** Opening Data provided block **

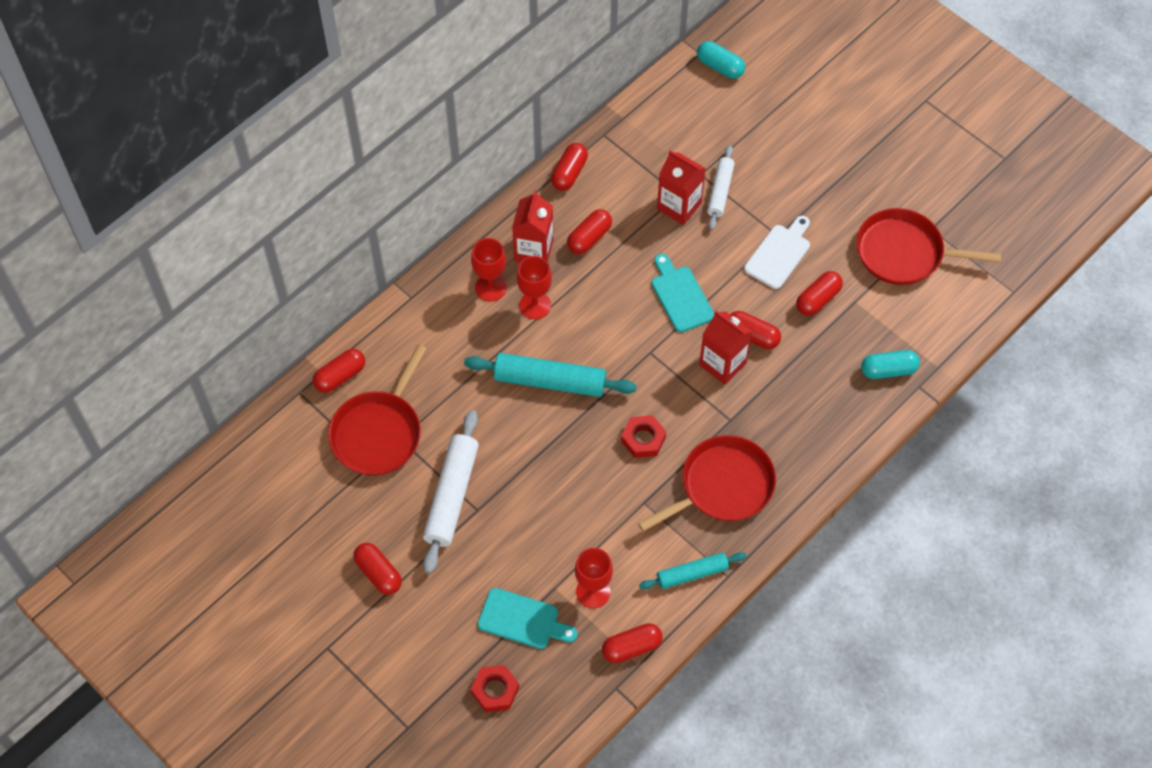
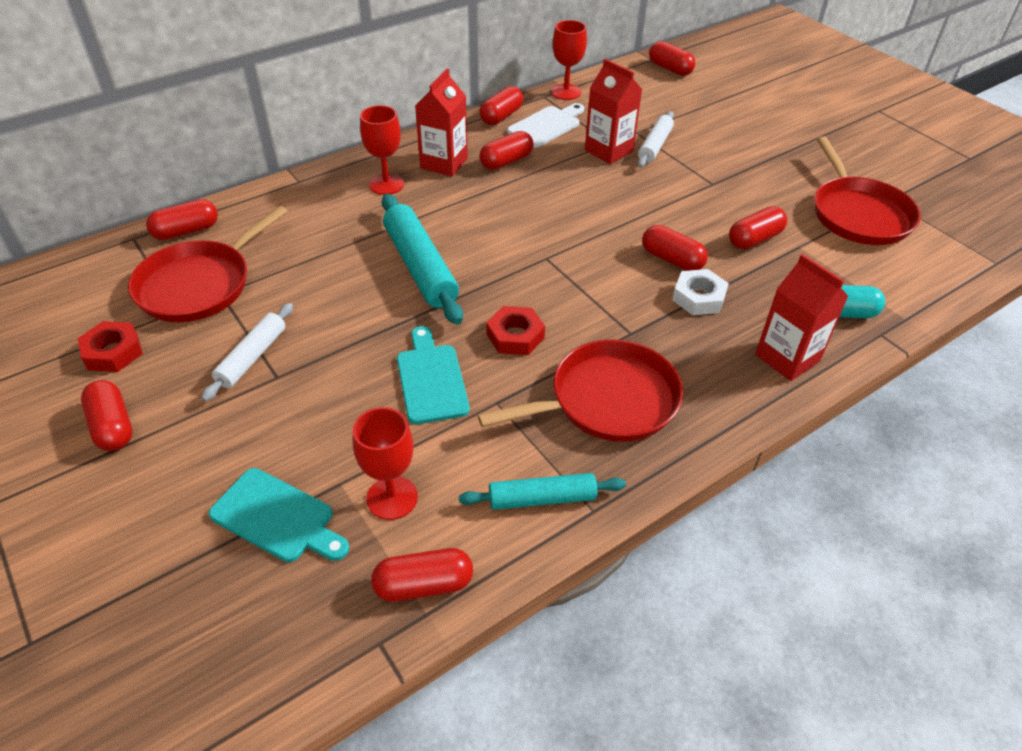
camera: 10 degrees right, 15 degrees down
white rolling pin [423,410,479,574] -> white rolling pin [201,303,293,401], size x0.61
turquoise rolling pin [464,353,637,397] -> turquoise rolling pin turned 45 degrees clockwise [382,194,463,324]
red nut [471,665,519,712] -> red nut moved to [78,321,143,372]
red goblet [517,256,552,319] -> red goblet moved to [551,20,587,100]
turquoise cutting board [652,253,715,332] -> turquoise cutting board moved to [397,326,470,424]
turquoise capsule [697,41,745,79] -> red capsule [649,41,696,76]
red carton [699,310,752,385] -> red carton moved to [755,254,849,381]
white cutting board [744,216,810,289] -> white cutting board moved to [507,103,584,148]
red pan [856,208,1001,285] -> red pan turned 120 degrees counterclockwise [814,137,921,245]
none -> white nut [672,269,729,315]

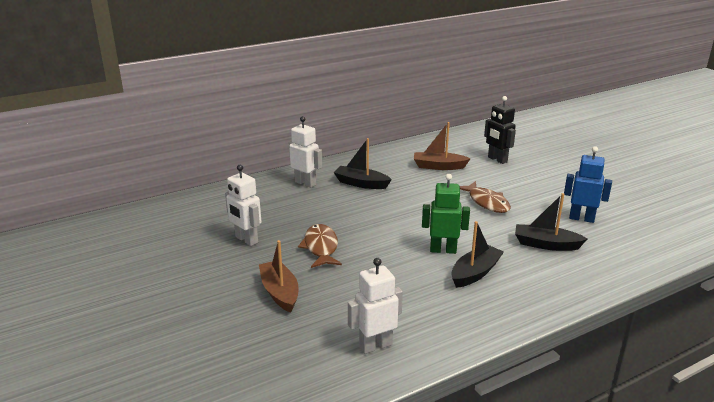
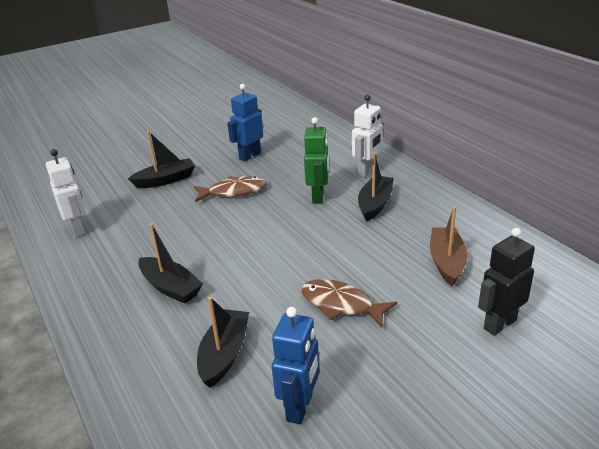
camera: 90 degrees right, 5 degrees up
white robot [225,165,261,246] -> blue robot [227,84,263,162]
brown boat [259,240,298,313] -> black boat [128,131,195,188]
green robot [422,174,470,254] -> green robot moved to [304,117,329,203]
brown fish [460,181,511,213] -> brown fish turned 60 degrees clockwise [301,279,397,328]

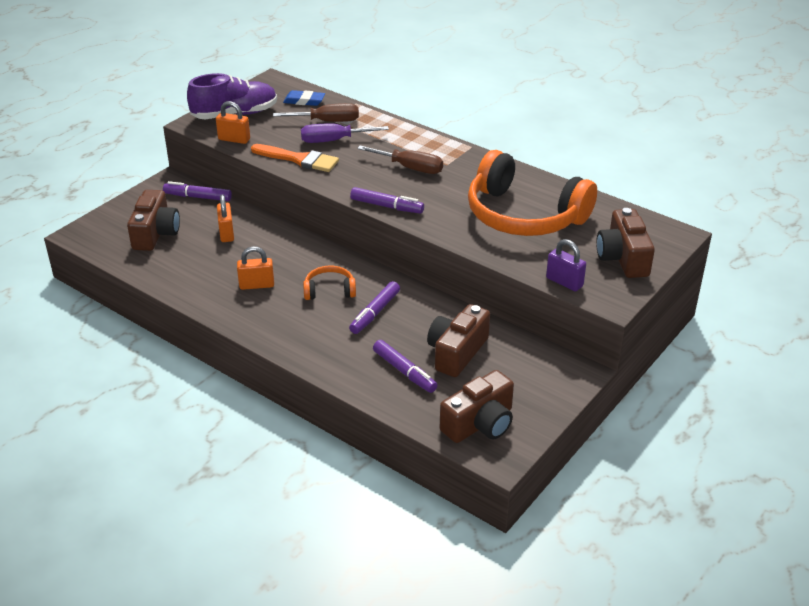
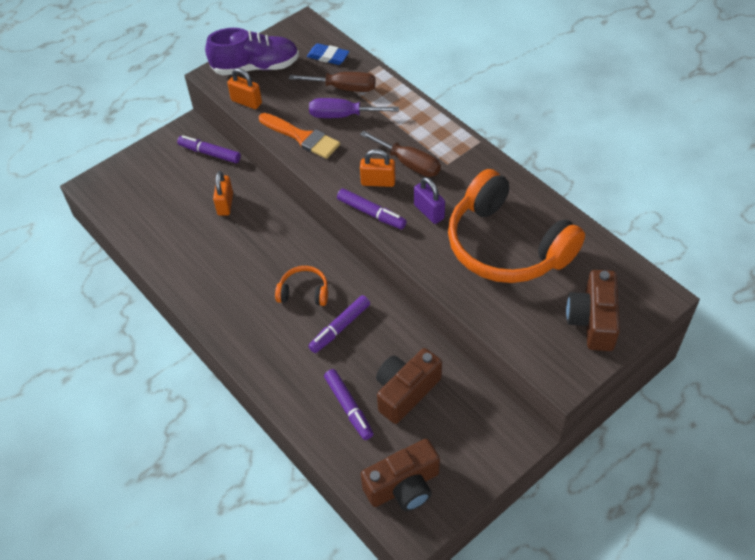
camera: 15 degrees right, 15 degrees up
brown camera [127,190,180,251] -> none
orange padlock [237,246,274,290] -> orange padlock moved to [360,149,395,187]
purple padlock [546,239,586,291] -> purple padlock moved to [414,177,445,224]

** Closing Data provided block **
** Opening Data provided block **

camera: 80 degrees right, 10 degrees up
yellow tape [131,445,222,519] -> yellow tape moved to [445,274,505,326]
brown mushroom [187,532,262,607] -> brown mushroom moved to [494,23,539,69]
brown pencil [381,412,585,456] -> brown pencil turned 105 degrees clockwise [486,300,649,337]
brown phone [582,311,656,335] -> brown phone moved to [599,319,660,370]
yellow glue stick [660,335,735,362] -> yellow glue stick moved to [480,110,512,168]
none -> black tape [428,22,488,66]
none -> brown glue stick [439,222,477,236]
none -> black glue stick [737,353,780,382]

** Closing Data provided block **

Task instructions: Answer with a single number: how many lines in the data above have the string "white" in them?

Solution for this problem: 4